- _Instructions to follow_:
Every record must be repeated exactly; omit any pictures they contain.

- _Supplied data_:
● ● ●
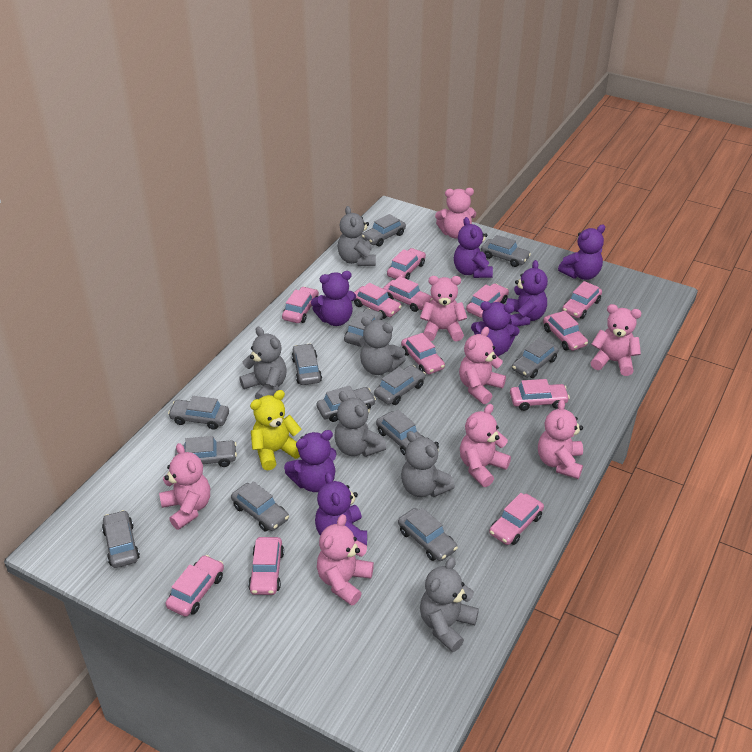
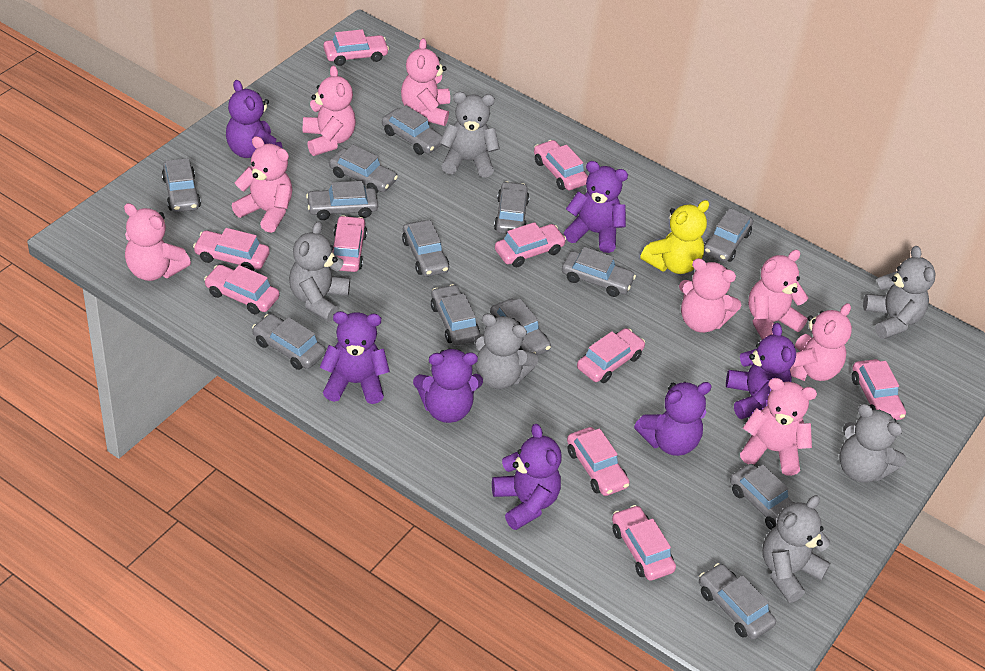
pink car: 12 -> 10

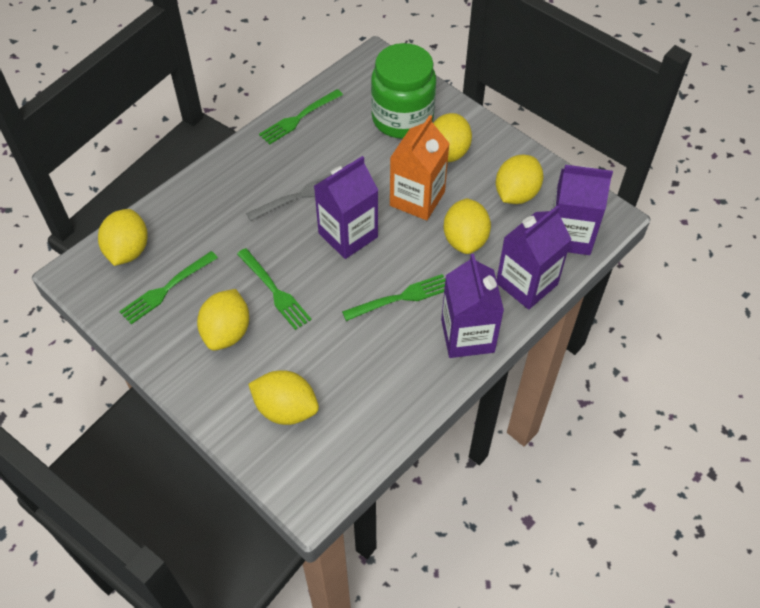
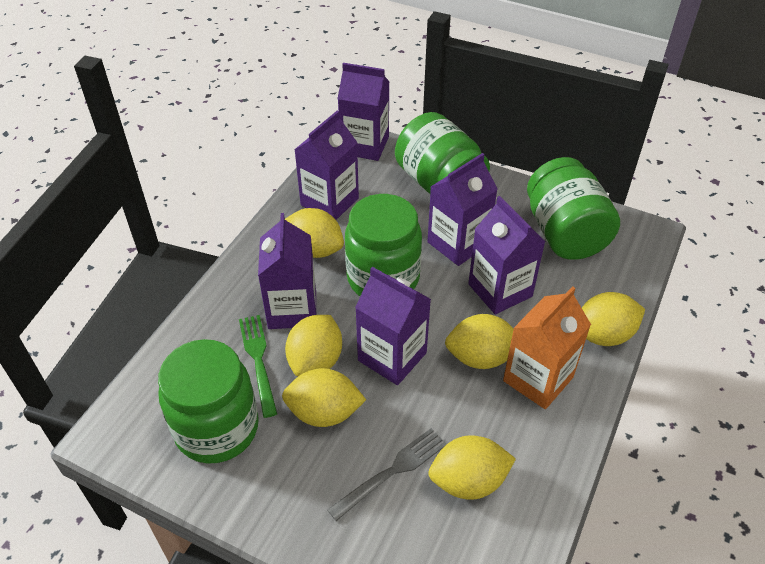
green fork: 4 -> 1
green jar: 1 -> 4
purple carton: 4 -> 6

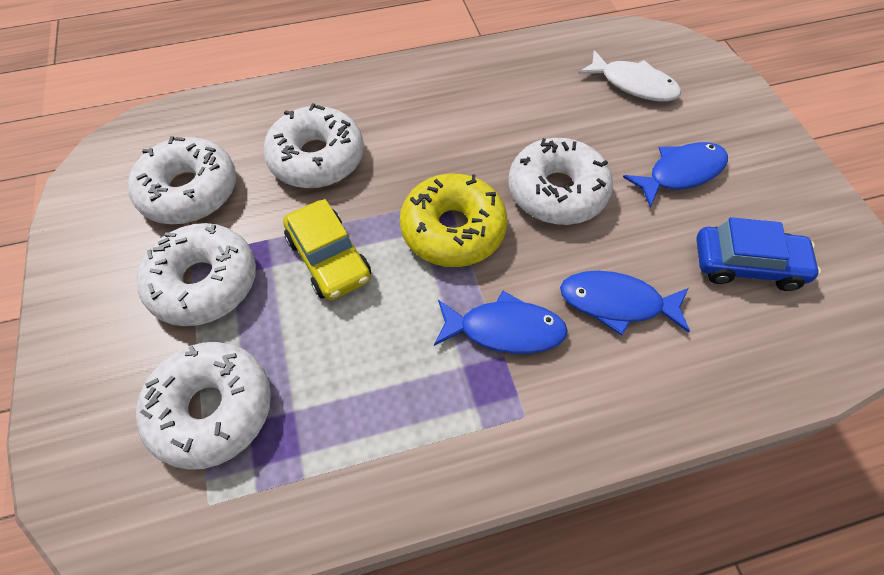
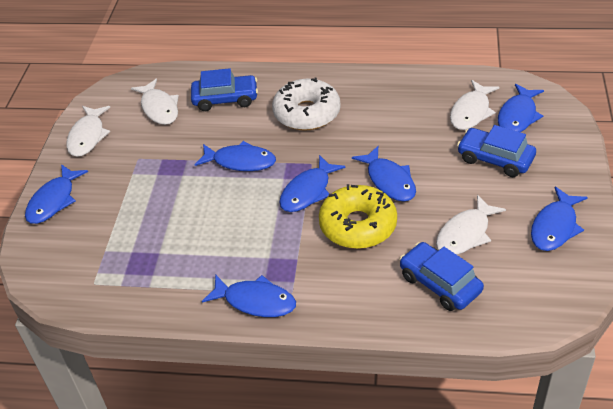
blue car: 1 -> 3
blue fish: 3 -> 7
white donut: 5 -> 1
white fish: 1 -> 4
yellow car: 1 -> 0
● ● ●
- _Exercise result_:
pink car: 12 -> 10

green fork: 4 -> 1
green jar: 1 -> 4
purple carton: 4 -> 6

blue car: 1 -> 3
blue fish: 3 -> 7
white donut: 5 -> 1
white fish: 1 -> 4
yellow car: 1 -> 0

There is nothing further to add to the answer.